### WORK ORDER
Transcribe exactly, and only, the lines that run from the one containing "[507, 115, 554, 155] (first image)" through the end of the records.

### DATA UNDER STUDY

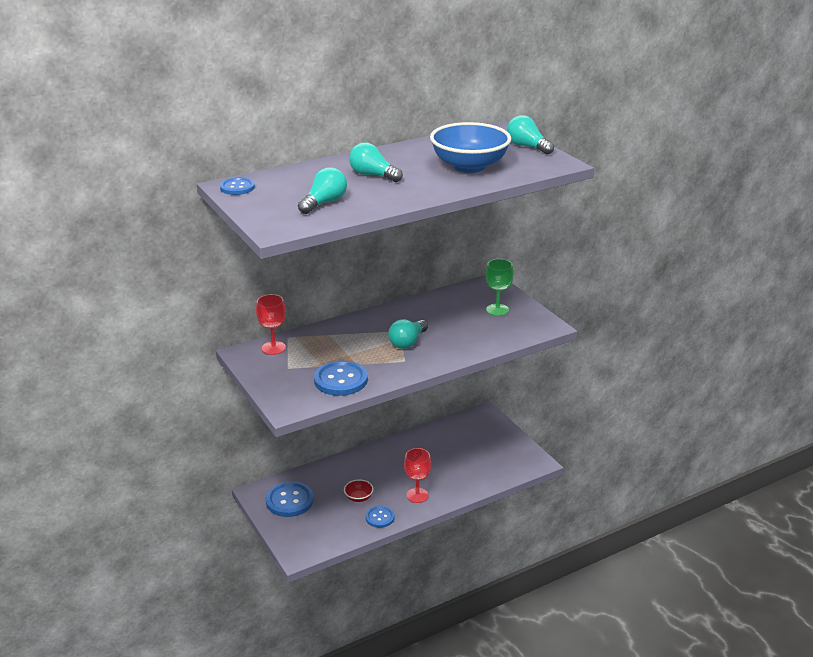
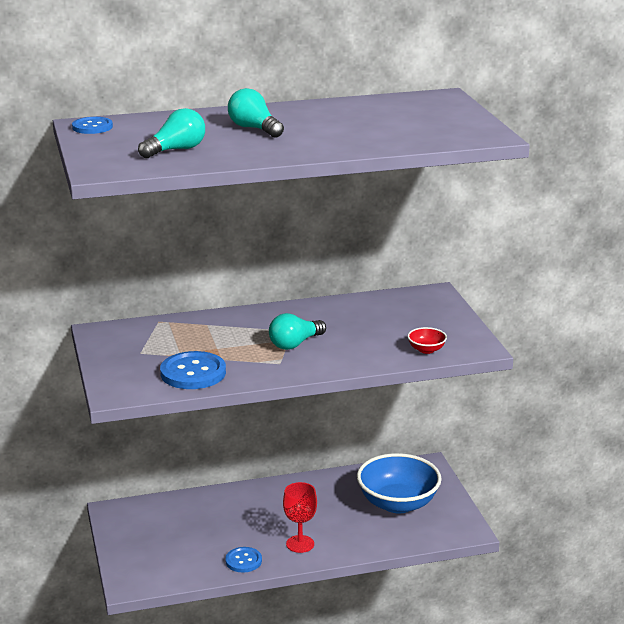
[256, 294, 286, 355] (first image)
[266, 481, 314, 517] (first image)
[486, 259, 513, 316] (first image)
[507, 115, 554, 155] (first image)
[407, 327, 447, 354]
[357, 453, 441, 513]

### TASK RESPONSE
[507, 115, 554, 155] (first image)
[407, 327, 447, 354]
[357, 453, 441, 513]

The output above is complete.